**INPUT**
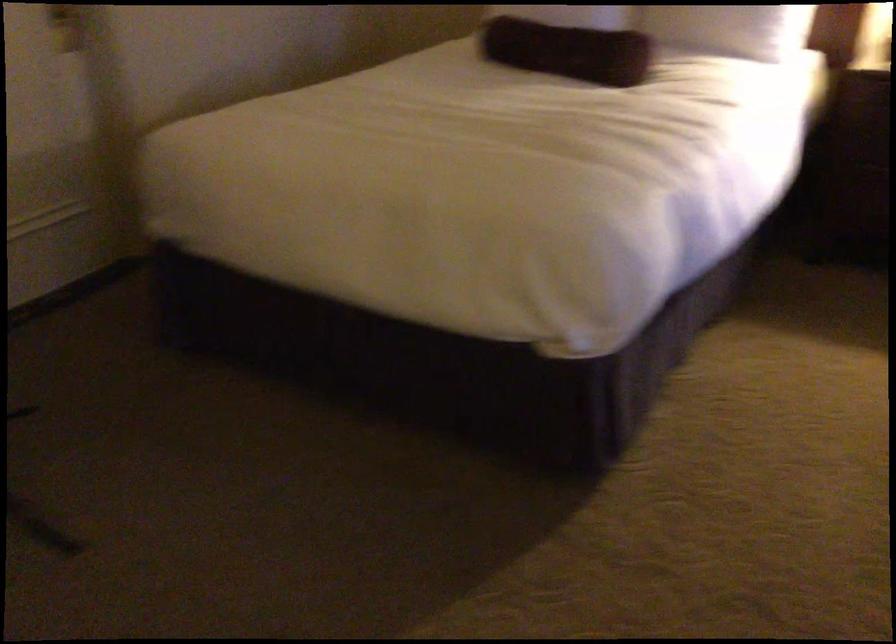
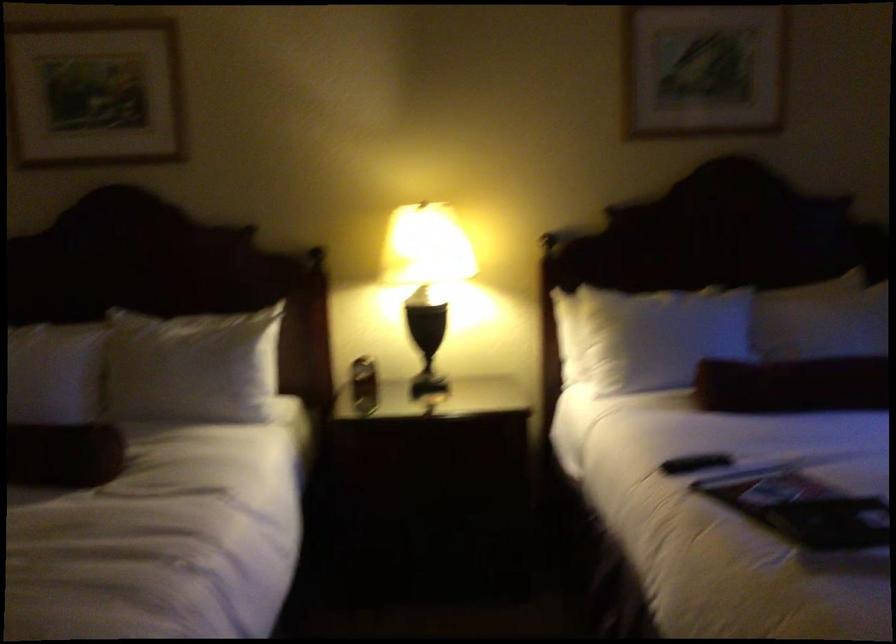
The first image is from the beginning of the video and the second image is from the end. How did the camera likely rotate when shooting the video?

The camera rotated toward right-up.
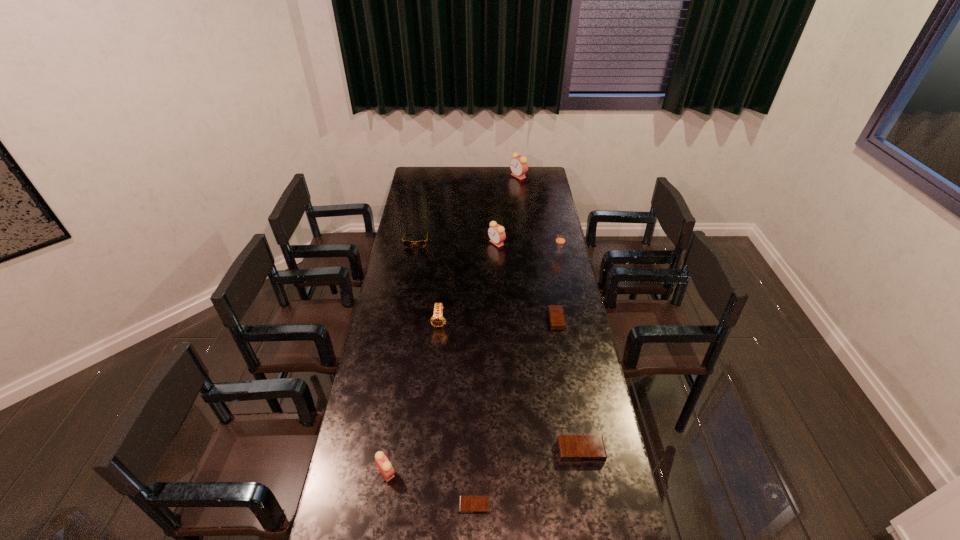
Where is `the tallest alarm clock`? The image size is (960, 540). the tallest alarm clock is located at coordinates (518, 165).

Where is `the farthest alarm clock`? the farthest alarm clock is located at coordinates coord(518,165).

The height and width of the screenshot is (540, 960). What are the coordinates of `straw` in the screenshot? It's located at (560, 240).

This screenshot has width=960, height=540. I want to click on the second farthest pink alarm clock, so click(496, 232).

Find the location of a particular element. The height and width of the screenshot is (540, 960). the fourth alarm clock from right to left is located at coordinates (496, 232).

The image size is (960, 540). Identify the location of black watch. 437,320.

Locate an element on the screen. the seventh object from right to left is located at coordinates (437, 320).

Image resolution: width=960 pixels, height=540 pixels. I want to click on the leftmost alarm clock, so click(x=384, y=466).

You are a GUI agent. You are given a task and a screenshot of the screen. Output one action in this format:
    pyautogui.click(x=<x>, y=<y>)
    Task: Click on the fourth shortest alarm clock
    The height and width of the screenshot is (540, 960).
    Given the screenshot: What is the action you would take?
    pyautogui.click(x=384, y=466)

Image resolution: width=960 pixels, height=540 pixels. What are the coordinates of `the fourth shortest object` in the screenshot? It's located at (421, 243).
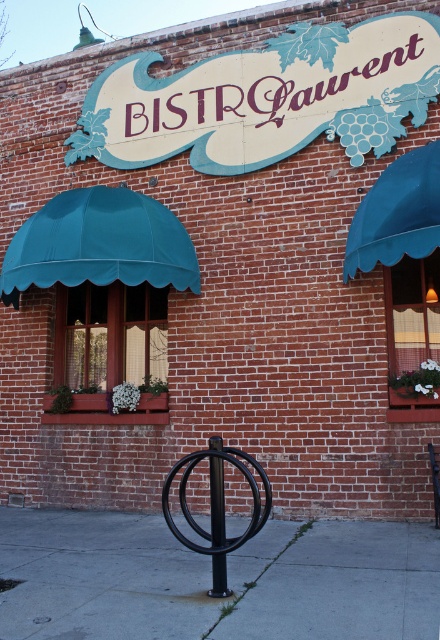
Is gray concrete sidewalk at lower center below teal fabric awning at upper right?

Yes, gray concrete sidewalk at lower center is below teal fabric awning at upper right.

Who is more forward, (286, 572) or (359, 252)?

Point (286, 572) is in front.

You are a GUI agent. You are given a task and a screenshot of the screen. Output one action in this format:
    pyautogui.click(x=<x>, y=<y>)
    Task: Click on the gray concrete sidewalk at lower center
    This screenshot has width=440, height=640.
    Given the screenshot: What is the action you would take?
    [209, 580]

Who is more forward, [223,602] or [248,83]?

Positioned in front is point [223,602].

Does point (245, 612) lie in front of point (129, 134)?

That is True.

Who is more forward, (352, 545) or (220, 81)?

Point (352, 545) is more forward.

This screenshot has height=640, width=440. What are the coordinates of `gray concrete sidewalk at lower center` in the screenshot? It's located at (209, 580).

Is matte white sign at upper center wider than teal fabric awning at upper right?

Correct, the width of matte white sign at upper center exceeds that of teal fabric awning at upper right.

Can you confirm if matte white sign at upper center is bigger than teal fabric awning at upper right?

Yes, matte white sign at upper center is bigger than teal fabric awning at upper right.

The image size is (440, 640). I want to click on matte white sign at upper center, so click(267, 97).

What are the coordinates of `matte white sign at upper center` in the screenshot? It's located at (267, 97).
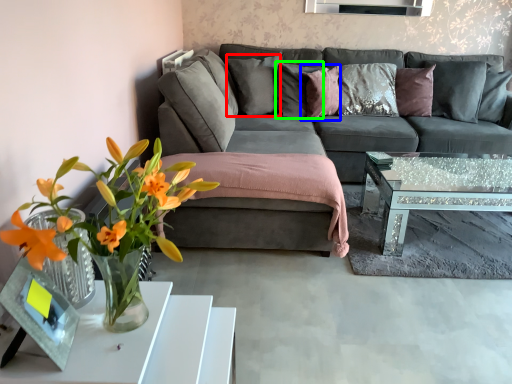
Question: Which object is the closest to the pillow (highlighted by a red box)? Choose among these: pillow (highlighted by a blue box) or pillow (highlighted by a green box).

Choices:
 (A) pillow
 (B) pillow

Answer: (B)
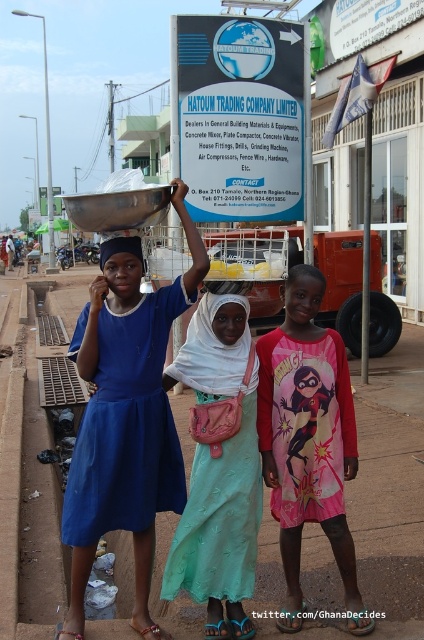
Question: Does pink cotton dress at center have a greater width compared to matte blue headscarf at center?

Choices:
 (A) no
 (B) yes

Answer: (B)

Question: Which of the following is the farthest from the observer?

Choices:
 (A) pink cotton dress at center
 (B) matte blue dress at left

Answer: (A)

Question: Which point appears farthest from the camera in this image?

Choices:
 (A) (103, 486)
 (B) (103, 266)
 (C) (231, 474)
 (D) (310, 298)

Answer: (D)

Question: Does matte blue dress at left have a lesser width compared to pink cotton dress at center?

Choices:
 (A) yes
 (B) no

Answer: (B)

Question: Which point is farther to the camera?

Choices:
 (A) (290, 278)
 (B) (198, 314)
 (C) (109, 342)

Answer: (A)

Question: Does pink fabric purse at center have a greater width compared to pink fabric headscarf at center?

Choices:
 (A) no
 (B) yes

Answer: (B)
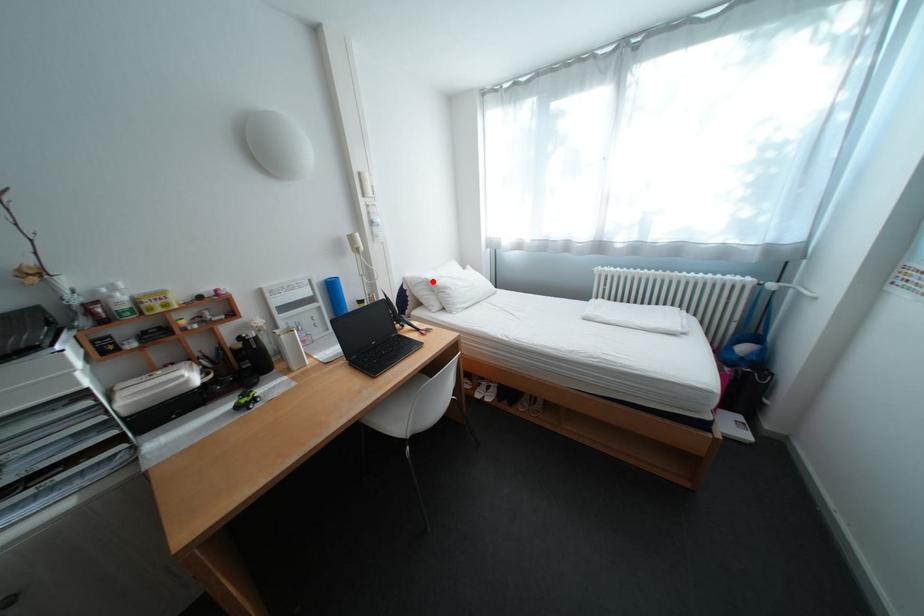
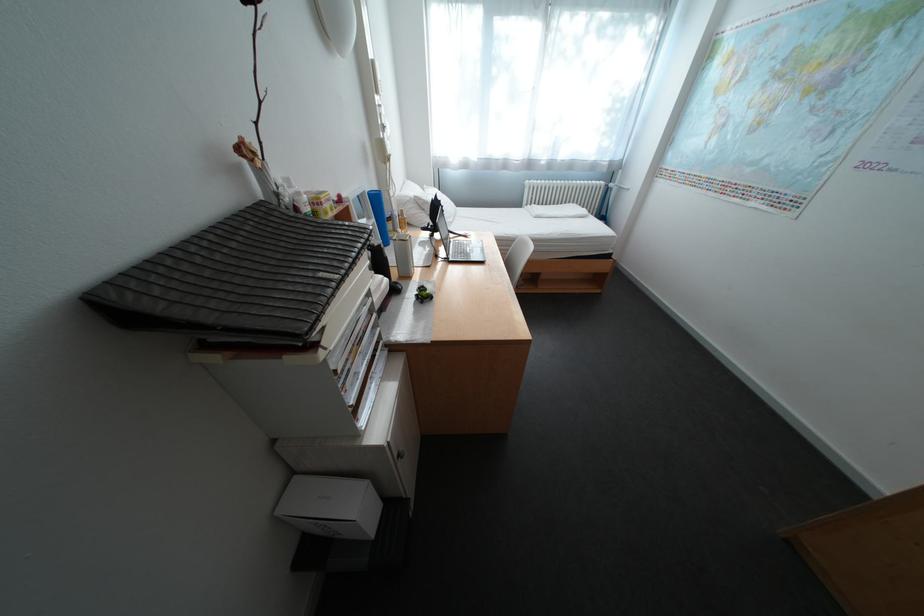
Locate, in the second image, the point that corresponds to the highlighted location in the first image.

(420, 200)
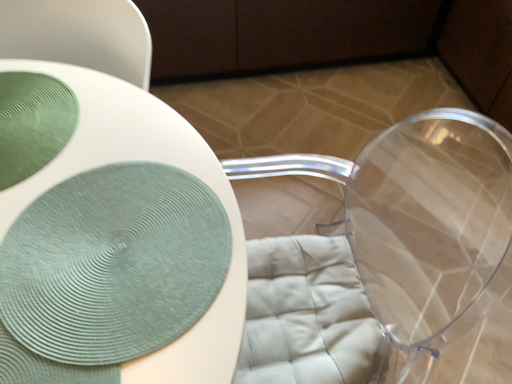
Locate an element on the screen. The height and width of the screenshot is (384, 512). vacant area that lies to the right of green textured plate at upper left is located at coordinates (127, 167).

**TASK**
Can you rewrite all the lines above so that each "alarm clock" becomes "table clock", with nothing else changed and the pictures left out?

**FULL SOLUTION**
The first image is from the beginning of the video and the second image is from the end. How did the camera likely rotate when shooting the video?

The camera rotated toward right-up.
Where is `the tallest table clock`? The image size is (960, 540). the tallest table clock is located at coordinates (518, 165).

Where is `the farthest table clock`? the farthest table clock is located at coordinates coord(518,165).

The height and width of the screenshot is (540, 960). What are the coordinates of `straw` in the screenshot? It's located at (560, 240).

This screenshot has width=960, height=540. I want to click on the second farthest pink table clock, so click(496, 232).

Find the location of a particular element. The height and width of the screenshot is (540, 960). the fourth table clock from right to left is located at coordinates (496, 232).

The image size is (960, 540). Identify the location of black watch. 437,320.

Locate an element on the screen. the seventh object from right to left is located at coordinates (437, 320).

Image resolution: width=960 pixels, height=540 pixels. I want to click on the leftmost table clock, so click(x=384, y=466).

You are a GUI agent. You are given a task and a screenshot of the screen. Output one action in this format:
    pyautogui.click(x=<x>, y=<y>)
    Task: Click on the fourth shortest table clock
    The height and width of the screenshot is (540, 960).
    Given the screenshot: What is the action you would take?
    pyautogui.click(x=384, y=466)

Image resolution: width=960 pixels, height=540 pixels. What are the coordinates of `the fourth shortest object` in the screenshot? It's located at (421, 243).
Is gray concrete sidewalk at lower center below teal fabric awning at upper right?

Yes, gray concrete sidewalk at lower center is below teal fabric awning at upper right.

Who is more forward, (286, 572) or (359, 252)?

Point (286, 572) is in front.

You are a GUI agent. You are given a task and a screenshot of the screen. Output one action in this format:
    pyautogui.click(x=<x>, y=<y>)
    Task: Click on the gray concrete sidewalk at lower center
    This screenshot has width=440, height=640.
    Given the screenshot: What is the action you would take?
    [209, 580]

Who is more forward, [223,602] or [248,83]?

Positioned in front is point [223,602].

Does point (245, 612) lie in front of point (129, 134)?

That is True.

Who is more forward, (352, 545) or (220, 81)?

Point (352, 545) is more forward.

This screenshot has height=640, width=440. What are the coordinates of `gray concrete sidewalk at lower center` in the screenshot? It's located at (209, 580).

Is matte white sign at upper center wider than teal fabric awning at upper right?

Correct, the width of matte white sign at upper center exceeds that of teal fabric awning at upper right.

Can you confirm if matte white sign at upper center is bigger than teal fabric awning at upper right?

Yes, matte white sign at upper center is bigger than teal fabric awning at upper right.

The image size is (440, 640). I want to click on matte white sign at upper center, so click(267, 97).

What are the coordinates of `matte white sign at upper center` in the screenshot? It's located at (267, 97).
Question: Which object is the closest to the pillow (highlighted by a red box)? Choose among these: pillow (highlighted by a blue box) or pillow (highlighted by a green box).

Choices:
 (A) pillow
 (B) pillow

Answer: (B)
Question: Does pink cotton dress at center have a greater width compared to matte blue headscarf at center?

Choices:
 (A) no
 (B) yes

Answer: (B)

Question: Which of the following is the farthest from the observer?

Choices:
 (A) pink cotton dress at center
 (B) matte blue dress at left

Answer: (A)

Question: Which point appears farthest from the camera in this image?

Choices:
 (A) (103, 486)
 (B) (103, 266)
 (C) (231, 474)
 (D) (310, 298)

Answer: (D)

Question: Does matte blue dress at left have a lesser width compared to pink cotton dress at center?

Choices:
 (A) yes
 (B) no

Answer: (B)

Question: Which point is farther to the camera?

Choices:
 (A) (290, 278)
 (B) (198, 314)
 (C) (109, 342)

Answer: (A)

Question: Does pink fabric purse at center have a greater width compared to pink fabric headscarf at center?

Choices:
 (A) no
 (B) yes

Answer: (B)
Locate, in the second image, the point that corresponds to the highlighted location in the first image.

(420, 200)
Locate an element on the screen. The height and width of the screenshot is (384, 512). vacant area that lies to the right of green textured plate at upper left is located at coordinates (127, 167).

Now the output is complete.